Given problem: Select every line in the rows below that contains the word "closer" and copy each of those lines.

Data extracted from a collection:
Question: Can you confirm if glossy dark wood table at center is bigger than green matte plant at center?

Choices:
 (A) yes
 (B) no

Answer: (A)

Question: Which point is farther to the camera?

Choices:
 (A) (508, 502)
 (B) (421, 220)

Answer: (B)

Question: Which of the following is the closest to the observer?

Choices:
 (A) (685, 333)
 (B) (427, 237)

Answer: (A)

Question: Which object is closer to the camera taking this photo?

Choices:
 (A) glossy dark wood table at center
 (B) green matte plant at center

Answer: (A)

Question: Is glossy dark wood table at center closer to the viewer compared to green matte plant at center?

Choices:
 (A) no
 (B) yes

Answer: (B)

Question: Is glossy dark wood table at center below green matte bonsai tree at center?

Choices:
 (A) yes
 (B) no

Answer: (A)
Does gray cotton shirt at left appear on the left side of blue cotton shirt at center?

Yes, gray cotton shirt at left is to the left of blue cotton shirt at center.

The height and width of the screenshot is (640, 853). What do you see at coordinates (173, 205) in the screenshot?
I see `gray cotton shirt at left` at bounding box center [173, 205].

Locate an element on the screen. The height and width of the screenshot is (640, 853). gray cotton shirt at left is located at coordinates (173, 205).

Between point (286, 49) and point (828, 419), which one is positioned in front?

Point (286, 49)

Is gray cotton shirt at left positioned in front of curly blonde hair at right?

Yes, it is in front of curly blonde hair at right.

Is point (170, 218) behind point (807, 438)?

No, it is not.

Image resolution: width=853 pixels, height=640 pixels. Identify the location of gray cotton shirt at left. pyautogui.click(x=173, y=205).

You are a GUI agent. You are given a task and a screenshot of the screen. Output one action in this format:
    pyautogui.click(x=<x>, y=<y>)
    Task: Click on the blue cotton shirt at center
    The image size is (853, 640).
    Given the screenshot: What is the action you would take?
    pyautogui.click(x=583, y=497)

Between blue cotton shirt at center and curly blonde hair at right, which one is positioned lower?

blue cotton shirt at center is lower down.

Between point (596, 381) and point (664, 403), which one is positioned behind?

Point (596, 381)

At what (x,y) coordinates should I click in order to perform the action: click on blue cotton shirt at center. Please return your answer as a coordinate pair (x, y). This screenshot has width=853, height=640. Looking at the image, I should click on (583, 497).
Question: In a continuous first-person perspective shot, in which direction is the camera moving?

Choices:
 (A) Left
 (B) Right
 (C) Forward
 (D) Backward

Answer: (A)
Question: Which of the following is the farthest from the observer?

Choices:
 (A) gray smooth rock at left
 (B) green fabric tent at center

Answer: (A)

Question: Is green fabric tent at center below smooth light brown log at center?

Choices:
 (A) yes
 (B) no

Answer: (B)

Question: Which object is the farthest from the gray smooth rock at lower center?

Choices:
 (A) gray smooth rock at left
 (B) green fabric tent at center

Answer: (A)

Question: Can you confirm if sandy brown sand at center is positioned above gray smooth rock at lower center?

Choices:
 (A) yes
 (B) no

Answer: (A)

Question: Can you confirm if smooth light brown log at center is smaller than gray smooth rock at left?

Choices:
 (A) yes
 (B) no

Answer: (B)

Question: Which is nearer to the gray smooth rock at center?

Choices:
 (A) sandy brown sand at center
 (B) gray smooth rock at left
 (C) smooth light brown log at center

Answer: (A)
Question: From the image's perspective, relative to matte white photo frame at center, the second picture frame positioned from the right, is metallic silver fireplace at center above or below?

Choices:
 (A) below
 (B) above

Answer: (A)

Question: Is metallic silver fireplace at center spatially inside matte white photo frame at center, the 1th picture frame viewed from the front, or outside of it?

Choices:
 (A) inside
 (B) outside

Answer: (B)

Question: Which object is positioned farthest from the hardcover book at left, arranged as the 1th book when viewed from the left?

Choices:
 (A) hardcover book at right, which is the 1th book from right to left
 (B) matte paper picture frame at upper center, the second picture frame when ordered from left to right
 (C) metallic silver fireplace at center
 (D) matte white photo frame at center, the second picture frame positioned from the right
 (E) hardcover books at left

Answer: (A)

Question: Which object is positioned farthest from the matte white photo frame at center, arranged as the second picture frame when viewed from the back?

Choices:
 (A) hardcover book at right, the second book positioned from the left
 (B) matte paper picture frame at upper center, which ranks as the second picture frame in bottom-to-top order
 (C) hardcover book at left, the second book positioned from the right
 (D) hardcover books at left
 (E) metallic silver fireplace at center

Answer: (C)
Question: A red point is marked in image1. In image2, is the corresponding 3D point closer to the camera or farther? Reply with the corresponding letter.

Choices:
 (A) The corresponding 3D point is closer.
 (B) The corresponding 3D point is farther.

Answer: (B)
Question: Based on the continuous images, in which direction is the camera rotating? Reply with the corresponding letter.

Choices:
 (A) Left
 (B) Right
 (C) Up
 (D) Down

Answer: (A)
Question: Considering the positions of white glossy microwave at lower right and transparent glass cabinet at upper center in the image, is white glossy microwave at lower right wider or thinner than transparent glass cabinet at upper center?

Task answer:
Question: Which object is closer to the camera taking this photo?
Question: Is glossy dark wood table at center closer to the viewer compared to green matte plant at center?
Question: A red point is marked in image1. In image2, is the corresponding 3D point closer to the camera or farther? Reply with the corresponding letter.
 (A) The corresponding 3D point is closer.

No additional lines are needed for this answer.